- _DATA EXTRACTS_

○ ○ ○ ○ ○ ○ ○

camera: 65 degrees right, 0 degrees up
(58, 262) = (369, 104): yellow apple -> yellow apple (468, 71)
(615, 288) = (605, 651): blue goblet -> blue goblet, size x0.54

○ ○ ○ ○ ○ ○ ○

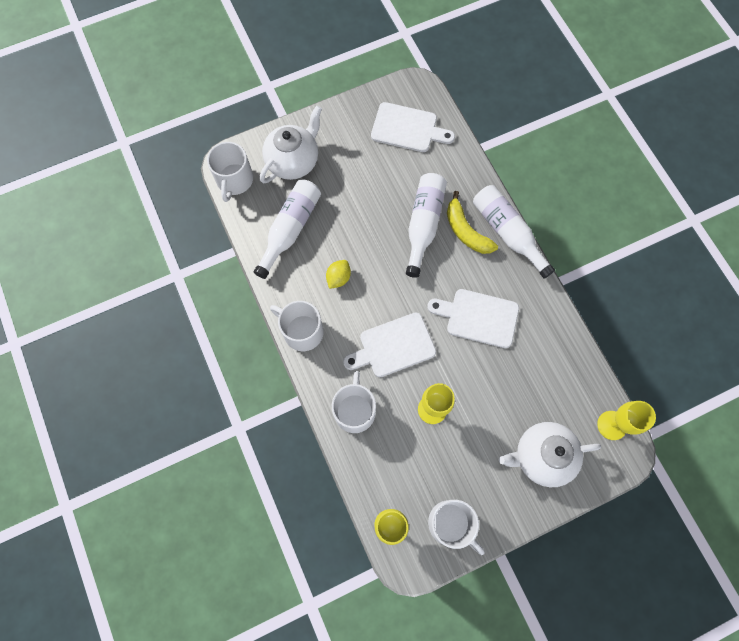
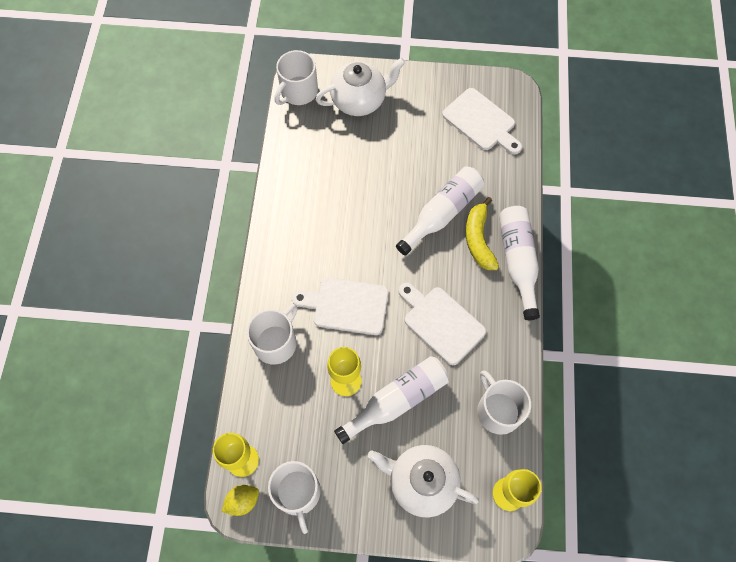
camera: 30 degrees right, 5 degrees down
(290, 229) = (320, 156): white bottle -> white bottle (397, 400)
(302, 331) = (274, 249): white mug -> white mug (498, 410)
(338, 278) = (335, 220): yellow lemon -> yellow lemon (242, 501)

○ ○ ○ ○ ○ ○ ○

- _PROBLEM STATEMENT_
Lines holding "right" in the data above: copy each of them.

- _REPLY_
camera: 65 degrees right, 0 degrees up
camera: 30 degrees right, 5 degrees down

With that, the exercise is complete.